* **Brief**:
Find the line containing "(211, 58) = (414, 416): pink" in the data below and repeat it, along with all later lines, exactly through the last one.

* **Object matching data**:
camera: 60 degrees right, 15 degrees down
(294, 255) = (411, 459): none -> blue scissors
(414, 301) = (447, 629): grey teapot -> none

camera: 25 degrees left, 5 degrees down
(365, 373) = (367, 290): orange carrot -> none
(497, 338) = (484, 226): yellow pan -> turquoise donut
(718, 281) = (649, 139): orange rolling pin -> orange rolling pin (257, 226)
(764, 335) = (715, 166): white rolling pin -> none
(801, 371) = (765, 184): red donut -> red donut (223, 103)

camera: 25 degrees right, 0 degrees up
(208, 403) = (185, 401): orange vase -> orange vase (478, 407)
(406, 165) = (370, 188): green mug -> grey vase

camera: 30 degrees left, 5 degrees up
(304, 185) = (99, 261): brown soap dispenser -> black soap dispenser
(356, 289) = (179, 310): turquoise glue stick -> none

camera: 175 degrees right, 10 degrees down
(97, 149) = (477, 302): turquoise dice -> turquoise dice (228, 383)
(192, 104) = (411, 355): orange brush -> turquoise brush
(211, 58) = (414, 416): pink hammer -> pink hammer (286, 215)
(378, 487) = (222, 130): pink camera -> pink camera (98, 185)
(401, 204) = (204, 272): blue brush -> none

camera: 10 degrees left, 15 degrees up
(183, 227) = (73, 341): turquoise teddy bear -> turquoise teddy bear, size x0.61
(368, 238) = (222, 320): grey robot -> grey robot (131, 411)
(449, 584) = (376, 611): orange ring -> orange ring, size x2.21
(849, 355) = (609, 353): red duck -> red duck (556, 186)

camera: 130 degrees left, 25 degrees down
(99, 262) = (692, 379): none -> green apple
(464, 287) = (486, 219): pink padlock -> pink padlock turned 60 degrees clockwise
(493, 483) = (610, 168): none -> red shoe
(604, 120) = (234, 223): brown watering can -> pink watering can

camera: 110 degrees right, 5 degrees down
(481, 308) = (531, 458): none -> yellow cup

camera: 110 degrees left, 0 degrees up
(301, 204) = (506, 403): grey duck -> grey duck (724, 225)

* **Solution to this task**:
(211, 58) = (414, 416): pink hammer -> pink hammer (286, 215)
(378, 487) = (222, 130): pink camera -> pink camera (98, 185)
(401, 204) = (204, 272): blue brush -> none

camera: 10 degrees left, 15 degrees up
(183, 227) = (73, 341): turquoise teddy bear -> turquoise teddy bear, size x0.61
(368, 238) = (222, 320): grey robot -> grey robot (131, 411)
(449, 584) = (376, 611): orange ring -> orange ring, size x2.21
(849, 355) = (609, 353): red duck -> red duck (556, 186)

camera: 130 degrees left, 25 degrees down
(99, 262) = (692, 379): none -> green apple
(464, 287) = (486, 219): pink padlock -> pink padlock turned 60 degrees clockwise
(493, 483) = (610, 168): none -> red shoe
(604, 120) = (234, 223): brown watering can -> pink watering can

camera: 110 degrees right, 5 degrees down
(481, 308) = (531, 458): none -> yellow cup

camera: 110 degrees left, 0 degrees up
(301, 204) = (506, 403): grey duck -> grey duck (724, 225)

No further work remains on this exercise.